Brief :: Retype the opening lines of the data exactly, stopping after the line that contains "SD1 pin CS: D12 -> VN". Skip every picture.

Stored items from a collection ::
━━━━━━
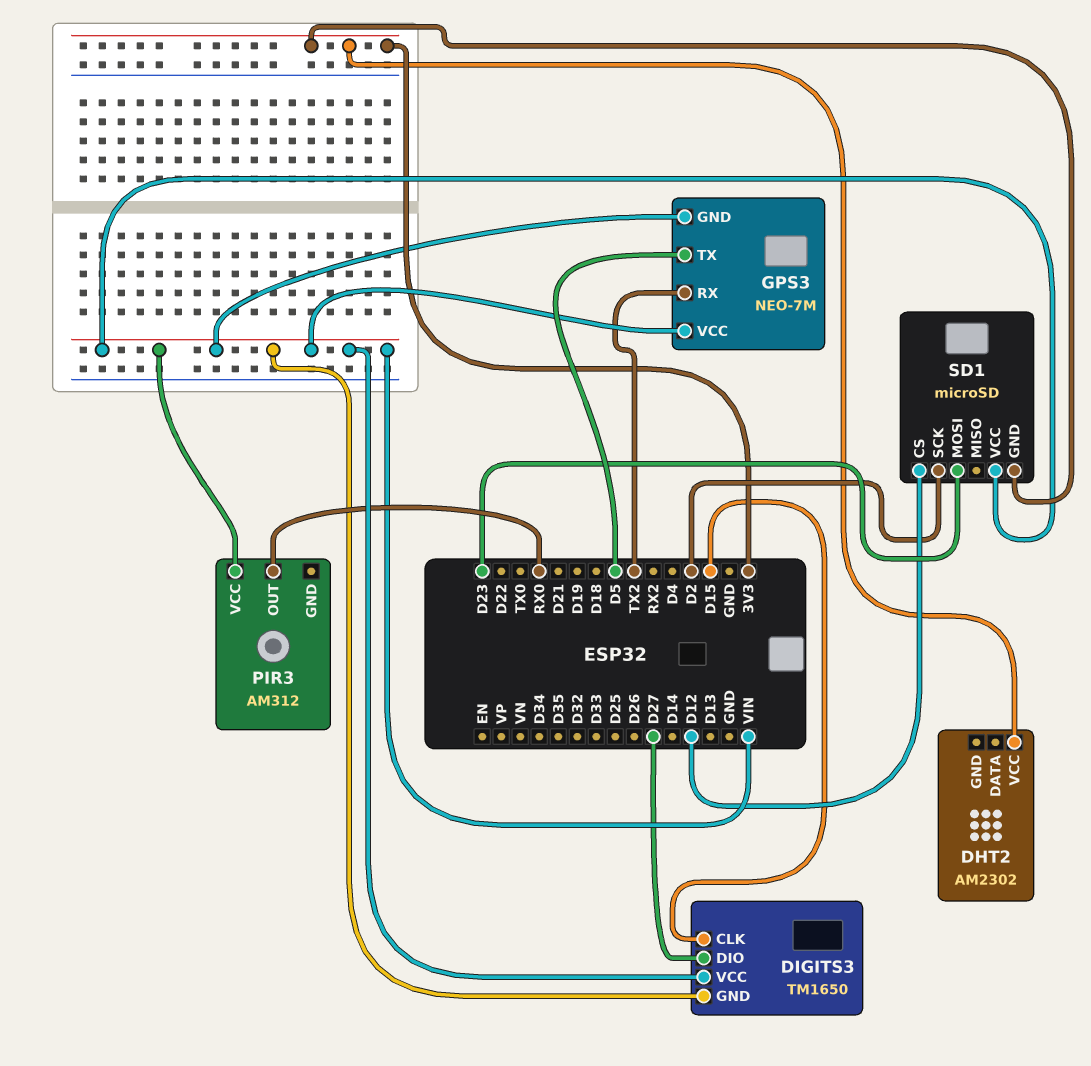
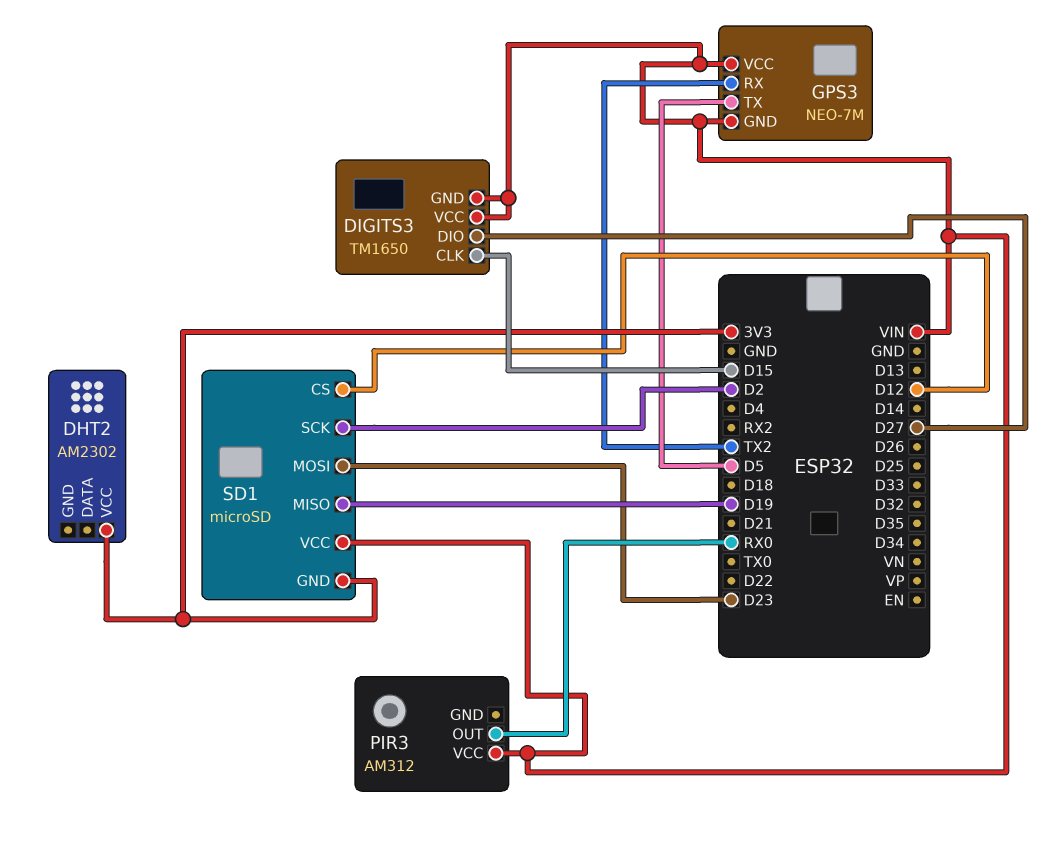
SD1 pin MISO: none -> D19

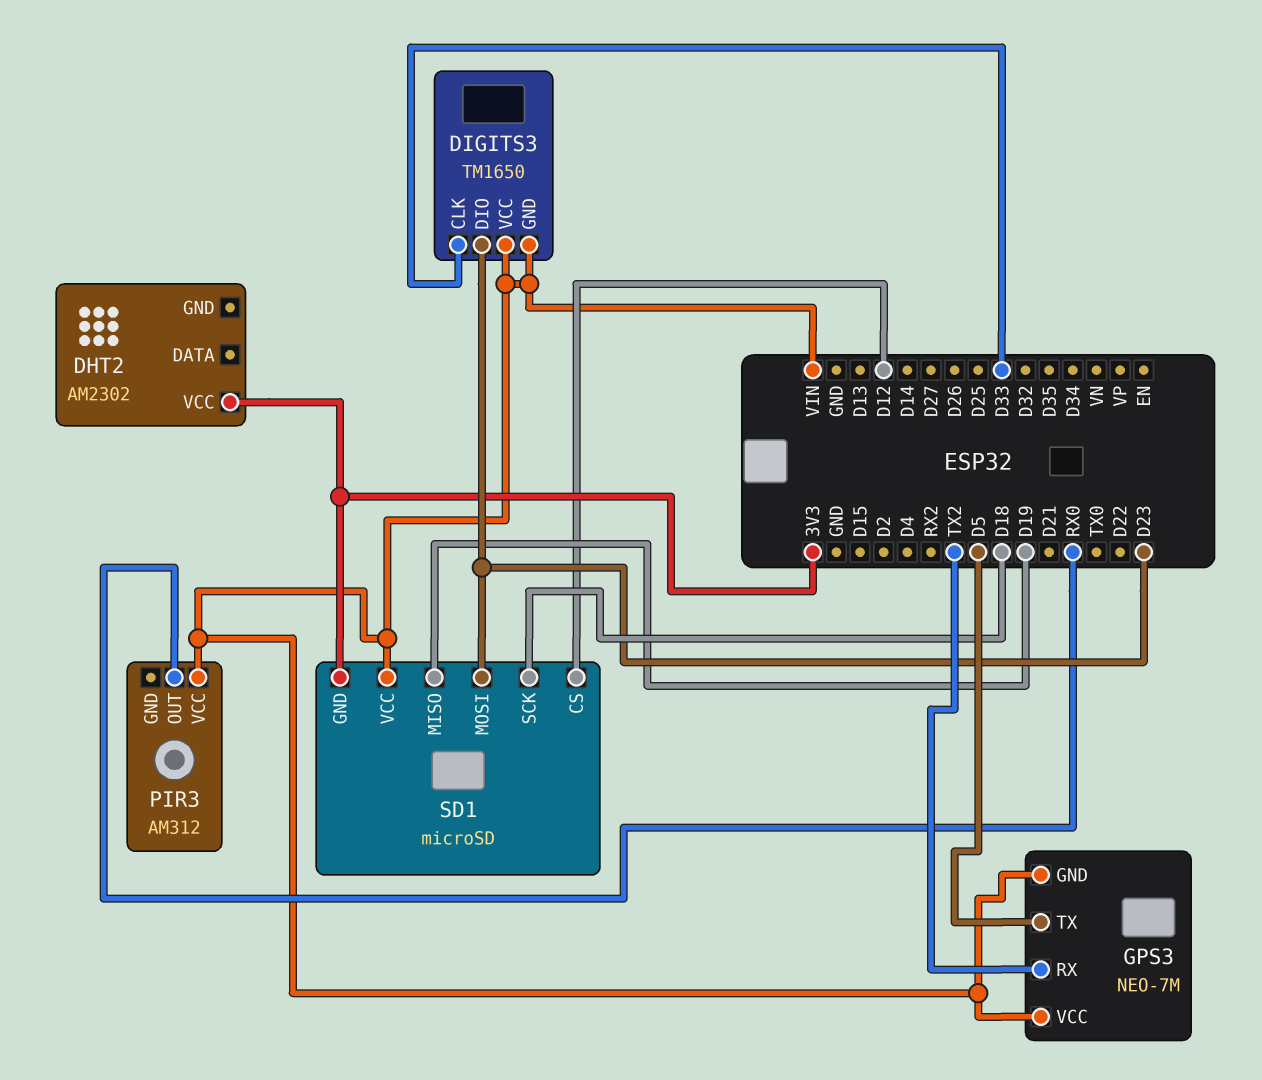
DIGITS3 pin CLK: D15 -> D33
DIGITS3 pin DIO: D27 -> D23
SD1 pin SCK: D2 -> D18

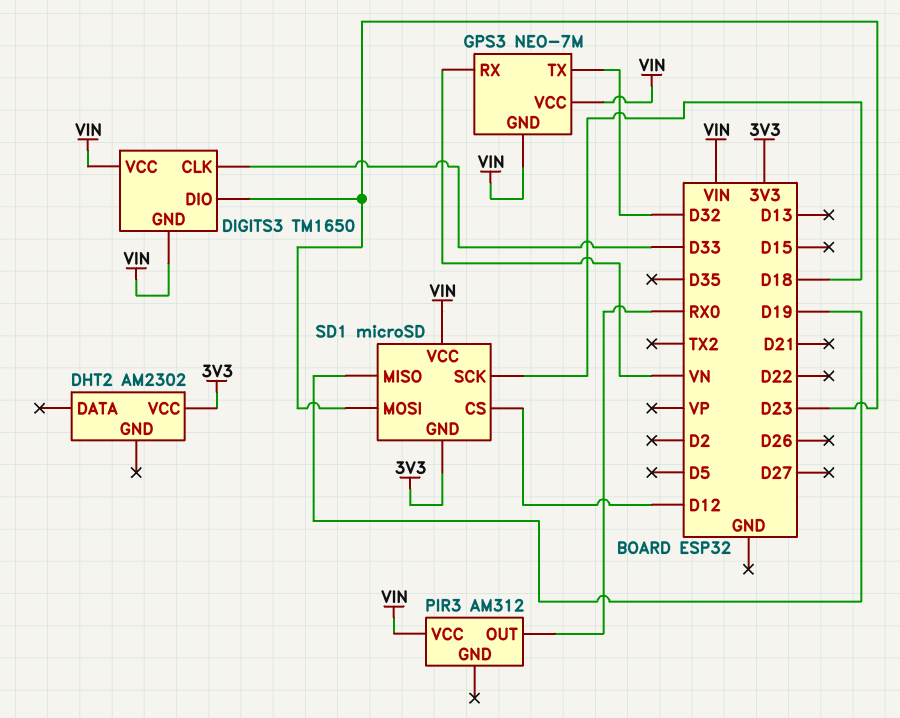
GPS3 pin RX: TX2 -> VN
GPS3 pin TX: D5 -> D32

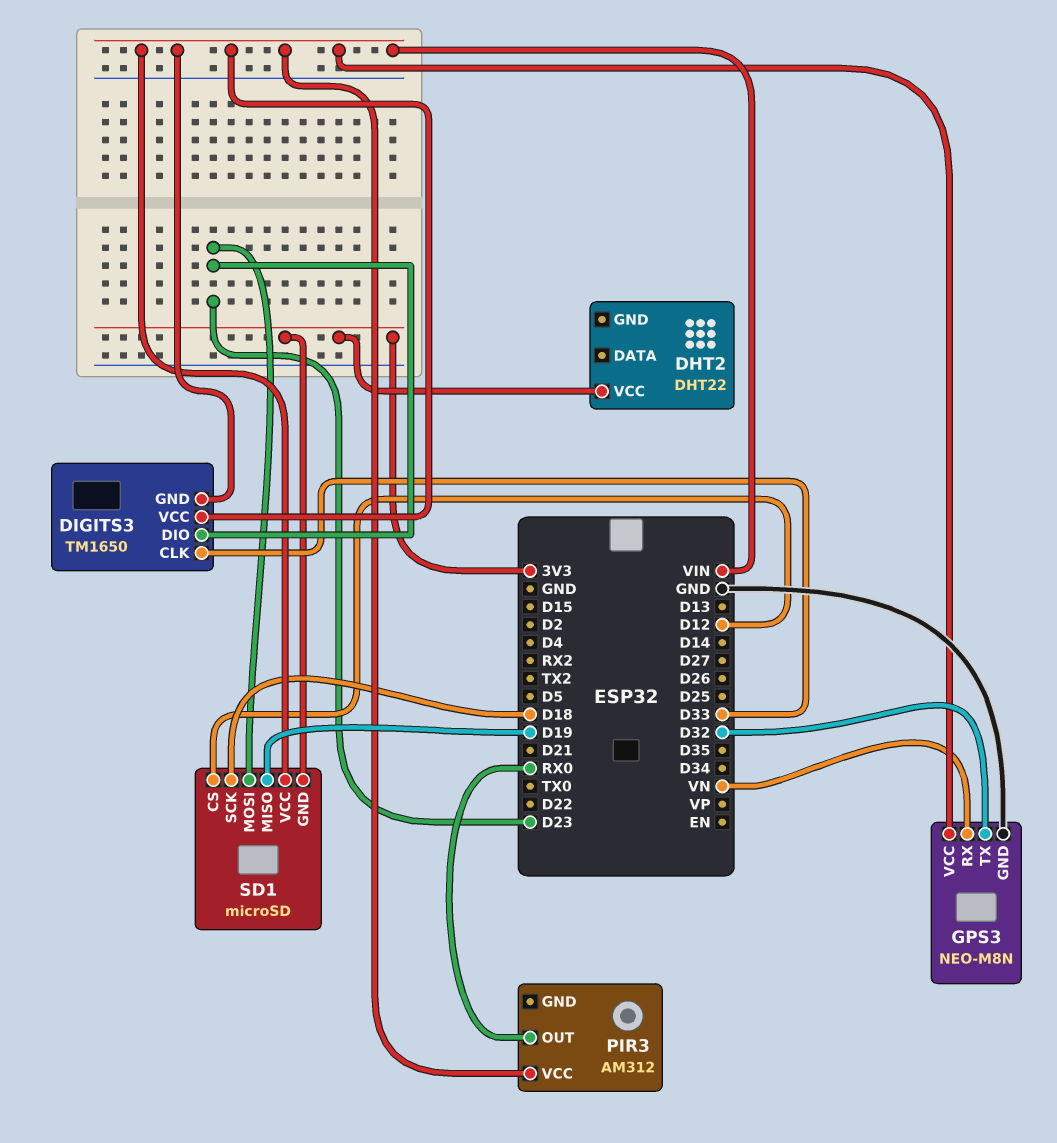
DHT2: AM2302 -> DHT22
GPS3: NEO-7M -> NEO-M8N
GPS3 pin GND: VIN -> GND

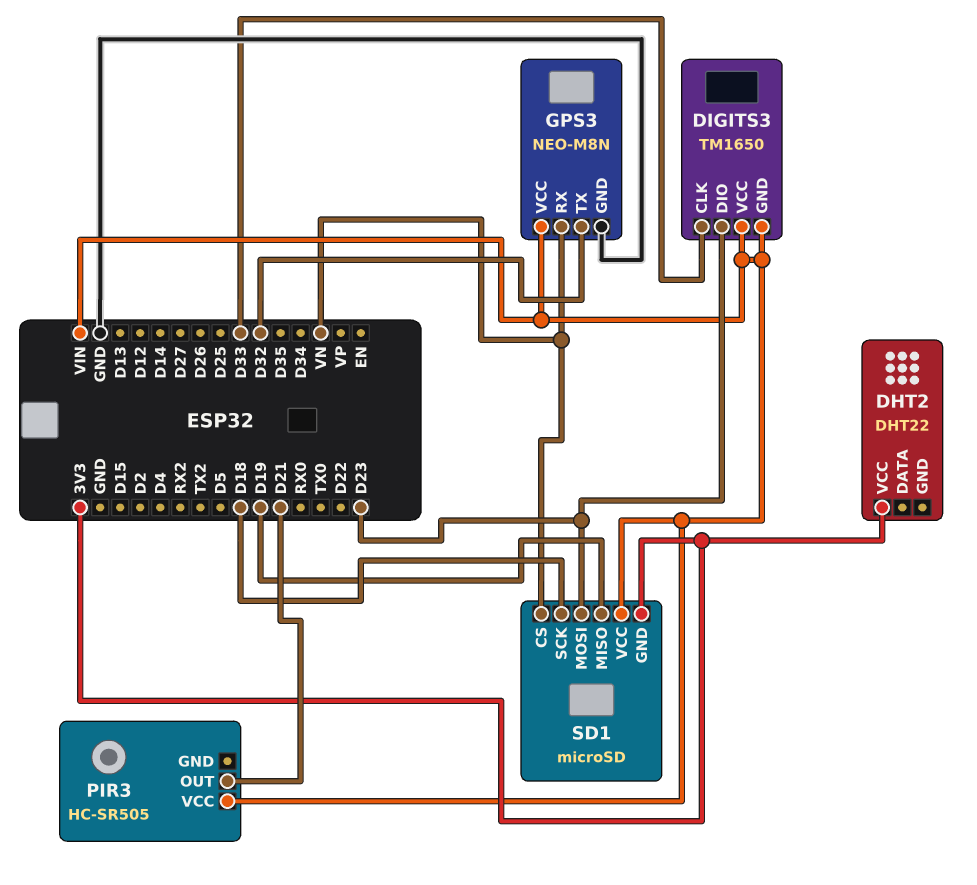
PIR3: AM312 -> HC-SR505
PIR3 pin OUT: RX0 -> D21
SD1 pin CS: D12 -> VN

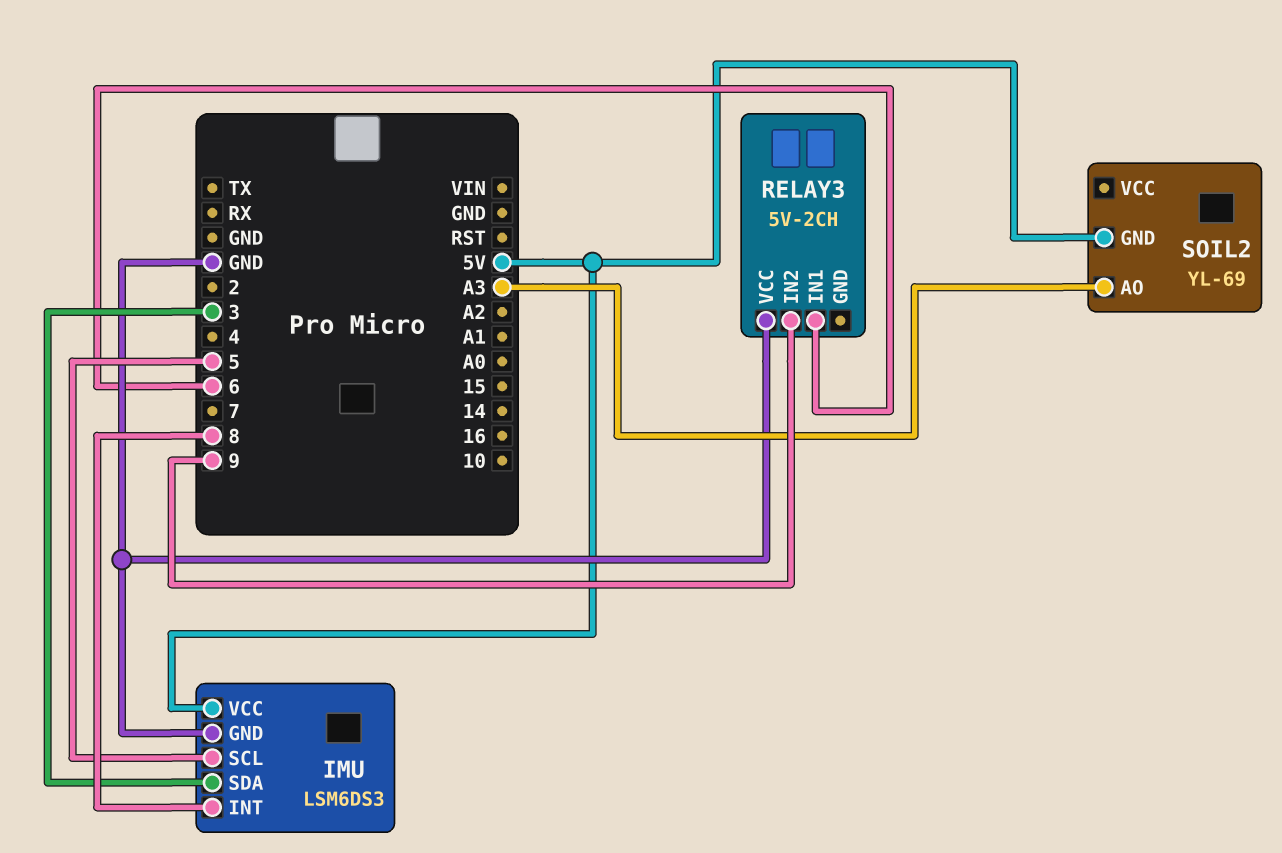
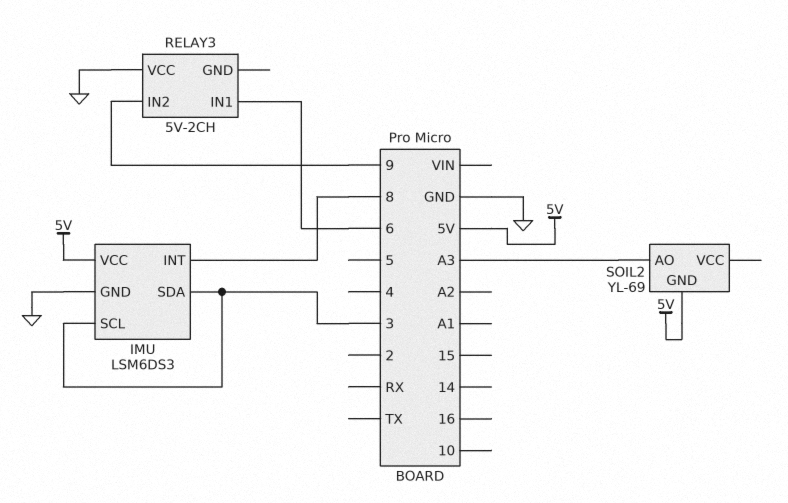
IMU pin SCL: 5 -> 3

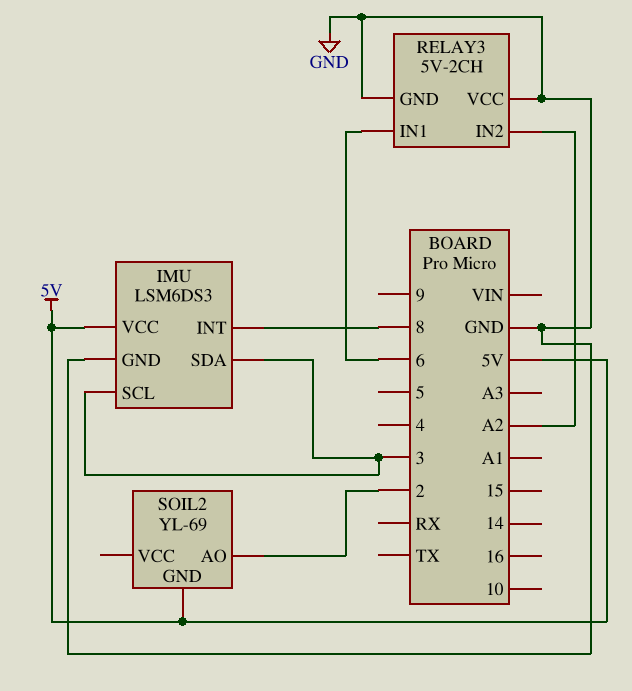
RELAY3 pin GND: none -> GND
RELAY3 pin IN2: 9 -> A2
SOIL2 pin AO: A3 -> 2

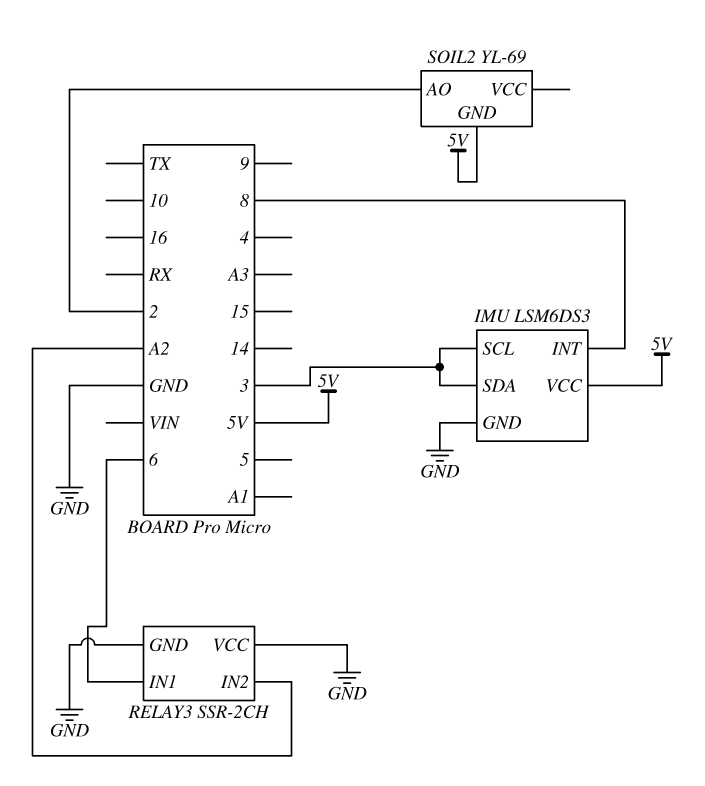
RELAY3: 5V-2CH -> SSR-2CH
━━━━━━
Your response ::
SD1 pin MISO: none -> D19

DIGITS3 pin CLK: D15 -> D33
DIGITS3 pin DIO: D27 -> D23
SD1 pin SCK: D2 -> D18

GPS3 pin RX: TX2 -> VN
GPS3 pin TX: D5 -> D32

DHT2: AM2302 -> DHT22
GPS3: NEO-7M -> NEO-M8N
GPS3 pin GND: VIN -> GND

PIR3: AM312 -> HC-SR505
PIR3 pin OUT: RX0 -> D21
SD1 pin CS: D12 -> VN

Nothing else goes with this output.